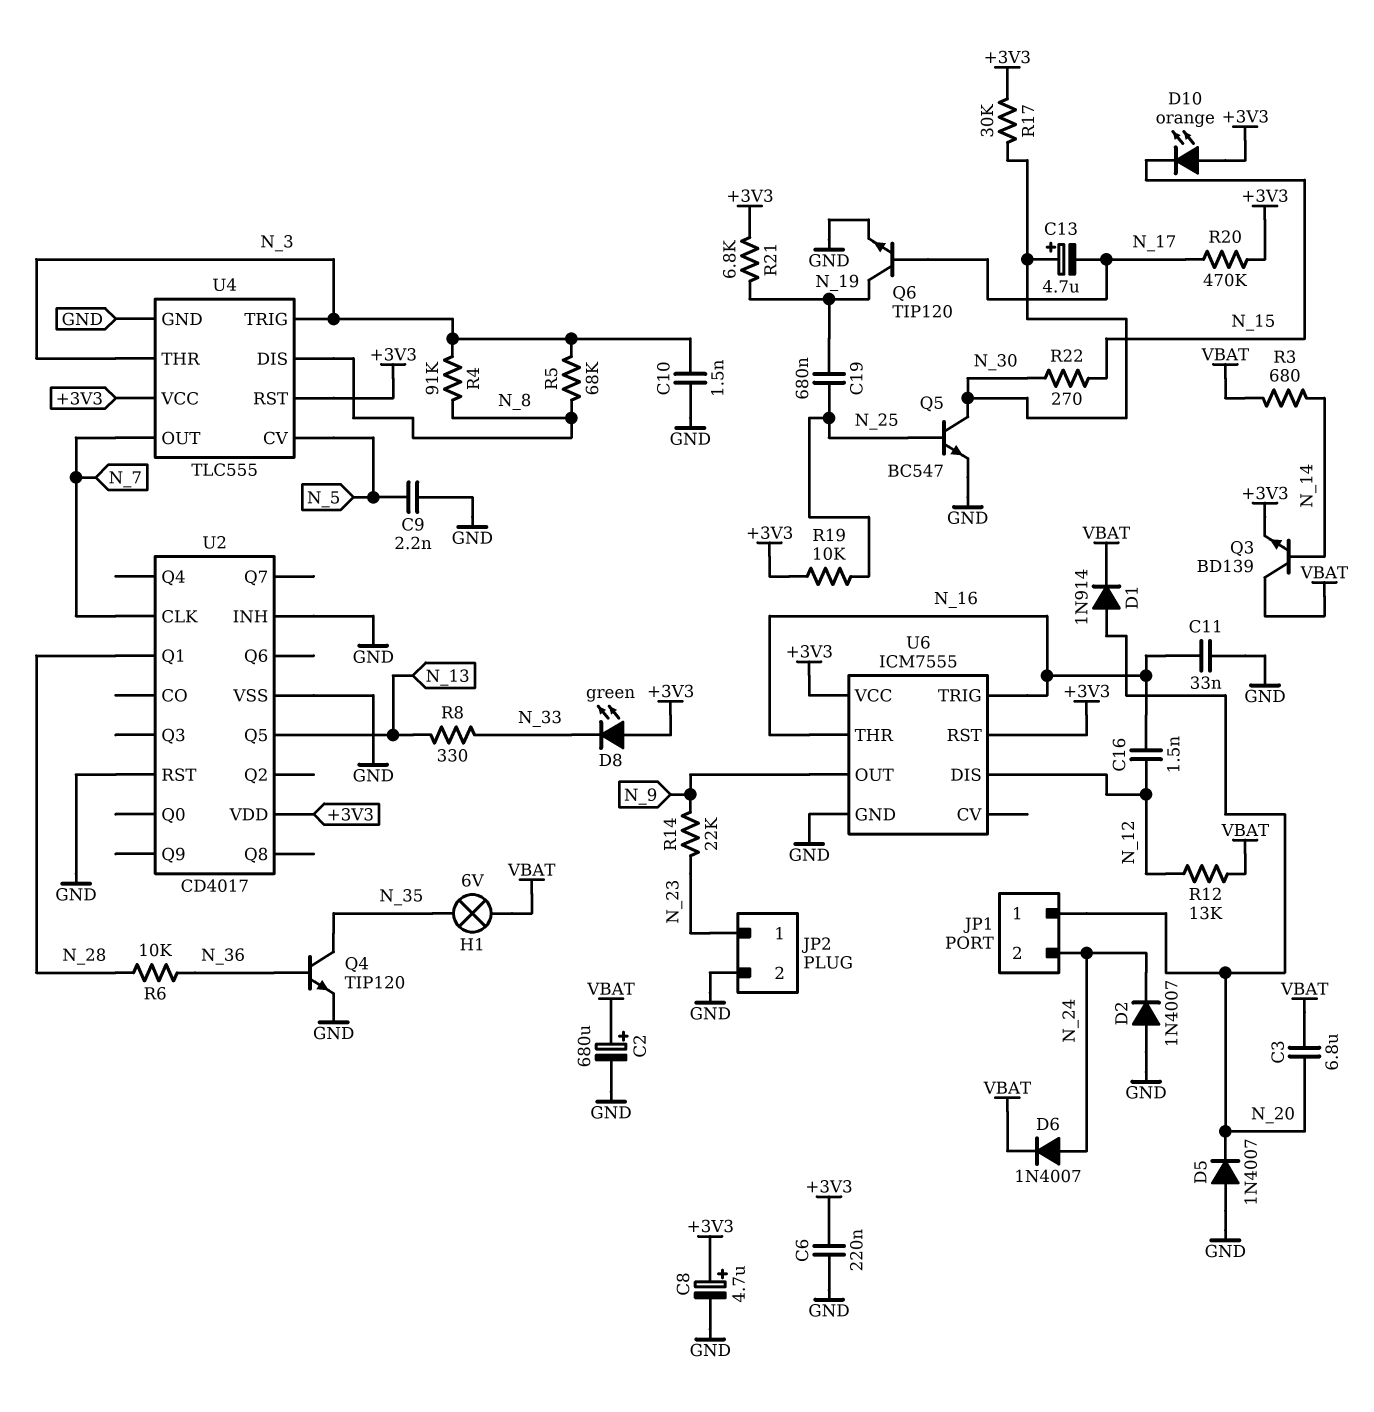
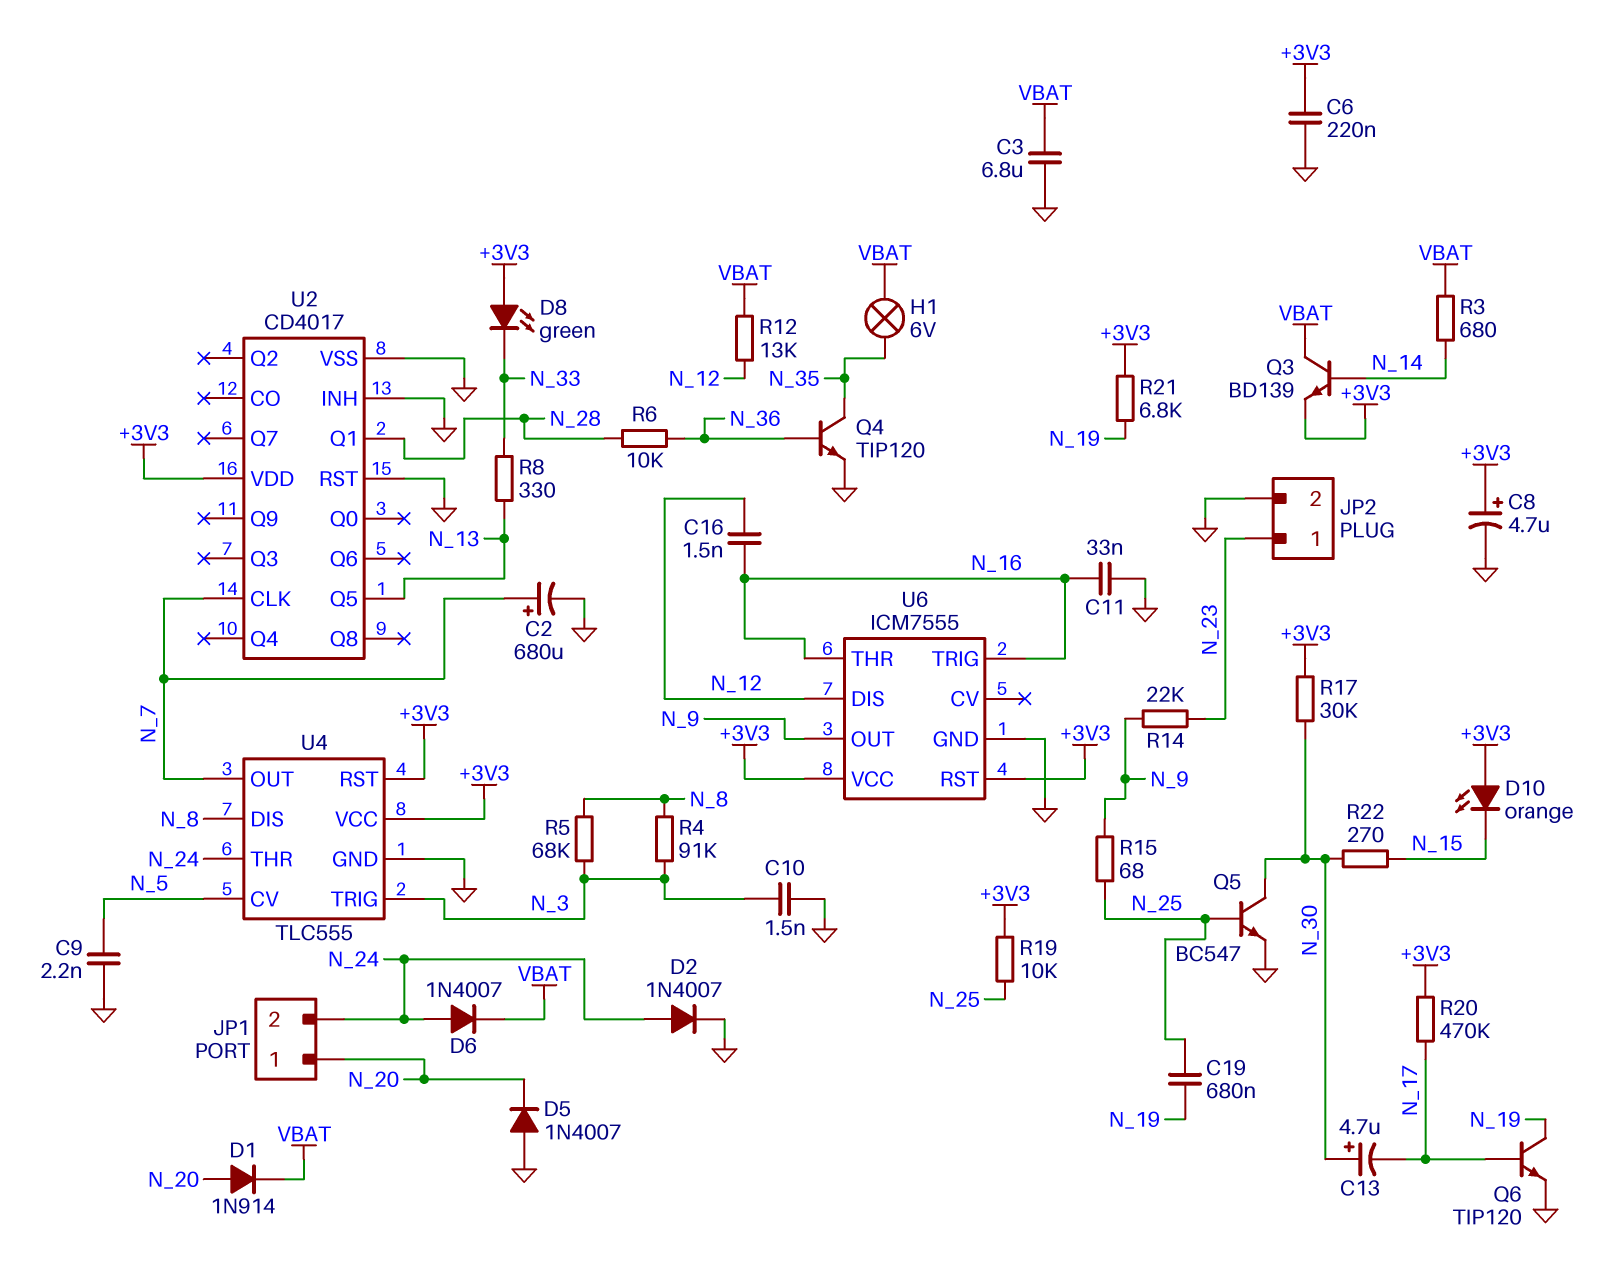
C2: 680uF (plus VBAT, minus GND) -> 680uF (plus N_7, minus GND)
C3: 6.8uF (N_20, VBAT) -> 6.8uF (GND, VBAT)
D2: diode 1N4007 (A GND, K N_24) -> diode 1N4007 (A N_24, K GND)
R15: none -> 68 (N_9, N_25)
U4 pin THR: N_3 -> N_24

--------

Problem details = Are you able to set down all the lines above exactly, without any pictures?

Task answer =
C2: 680uF (plus VBAT, minus GND) -> 680uF (plus N_7, minus GND)
C3: 6.8uF (N_20, VBAT) -> 6.8uF (GND, VBAT)
D2: diode 1N4007 (A GND, K N_24) -> diode 1N4007 (A N_24, K GND)
R15: none -> 68 (N_9, N_25)
U4 pin THR: N_3 -> N_24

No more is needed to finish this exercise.